*WRITTEN REQUEST*: Turn the records below into a JSON list of strings, one string per line, leaving out blank lines.
##### EXCERPTED DATA
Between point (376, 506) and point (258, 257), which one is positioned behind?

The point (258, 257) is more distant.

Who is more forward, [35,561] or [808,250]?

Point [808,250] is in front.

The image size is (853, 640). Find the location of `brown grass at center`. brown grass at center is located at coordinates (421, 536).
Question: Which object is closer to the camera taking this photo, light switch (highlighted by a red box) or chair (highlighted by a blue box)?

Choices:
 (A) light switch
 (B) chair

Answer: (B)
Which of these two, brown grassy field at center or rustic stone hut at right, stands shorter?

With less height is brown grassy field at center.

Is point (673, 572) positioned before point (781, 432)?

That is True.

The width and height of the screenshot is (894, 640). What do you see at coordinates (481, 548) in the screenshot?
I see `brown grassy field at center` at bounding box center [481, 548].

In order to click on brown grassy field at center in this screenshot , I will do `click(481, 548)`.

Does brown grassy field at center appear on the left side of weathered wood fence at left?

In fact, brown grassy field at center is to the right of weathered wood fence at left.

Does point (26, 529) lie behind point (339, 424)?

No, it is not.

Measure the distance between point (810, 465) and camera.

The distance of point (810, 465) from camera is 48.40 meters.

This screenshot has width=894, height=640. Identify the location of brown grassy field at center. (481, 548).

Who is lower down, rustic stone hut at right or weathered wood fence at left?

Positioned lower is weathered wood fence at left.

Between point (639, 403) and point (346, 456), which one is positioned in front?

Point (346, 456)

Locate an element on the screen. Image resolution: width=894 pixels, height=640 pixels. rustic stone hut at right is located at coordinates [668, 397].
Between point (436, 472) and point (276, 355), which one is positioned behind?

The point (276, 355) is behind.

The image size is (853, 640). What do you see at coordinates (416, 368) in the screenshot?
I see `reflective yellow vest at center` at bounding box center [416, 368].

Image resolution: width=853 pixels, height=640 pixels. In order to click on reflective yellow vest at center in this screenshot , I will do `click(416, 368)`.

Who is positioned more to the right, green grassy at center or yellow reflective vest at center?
##########
*OUTPUT OF THE TASK*:
[
  "Between point (376, 506) and point (258, 257), which one is positioned behind?",
  "The point (258, 257) is more distant.",
  "Who is more forward, [35,561] or [808,250]?",
  "Point [808,250] is in front.",
  "The image size is (853, 640). Find the location of `brown grass at center`. brown grass at center is located at coordinates (421, 536).",
  "Question: Which object is closer to the camera taking this photo, light switch (highlighted by a red box) or chair (highlighted by a blue box)?",
  "Choices:",
  " (A) light switch",
  " (B) chair",
  "Answer: (B)",
  "Which of these two, brown grassy field at center or rustic stone hut at right, stands shorter?",
  "With less height is brown grassy field at center.",
  "Is point (673, 572) positioned before point (781, 432)?",
  "That is True.",
  "The width and height of the screenshot is (894, 640). What do you see at coordinates (481, 548) in the screenshot?",
  "I see `brown grassy field at center` at bounding box center [481, 548].",
  "In order to click on brown grassy field at center in this screenshot , I will do `click(481, 548)`.",
  "Does brown grassy field at center appear on the left side of weathered wood fence at left?",
  "In fact, brown grassy field at center is to the right of weathered wood fence at left.",
  "Does point (26, 529) lie behind point (339, 424)?",
  "No, it is not.",
  "Measure the distance between point (810, 465) and camera.",
  "The distance of point (810, 465) from camera is 48.40 meters.",
  "This screenshot has width=894, height=640. Identify the location of brown grassy field at center. (481, 548).",
  "Who is lower down, rustic stone hut at right or weathered wood fence at left?",
  "Positioned lower is weathered wood fence at left.",
  "Between point (639, 403) and point (346, 456), which one is positioned in front?",
  "Point (346, 456)",
  "Locate an element on the screen. Image resolution: width=894 pixels, height=640 pixels. rustic stone hut at right is located at coordinates [668, 397].",
  "Between point (436, 472) and point (276, 355), which one is positioned behind?",
  "The point (276, 355) is behind.",
  "The image size is (853, 640). What do you see at coordinates (416, 368) in the screenshot?",
  "I see `reflective yellow vest at center` at bounding box center [416, 368].",
  "Image resolution: width=853 pixels, height=640 pixels. In order to click on reflective yellow vest at center in this screenshot , I will do `click(416, 368)`.",
  "Who is positioned more to the right, green grassy at center or yellow reflective vest at center?"
]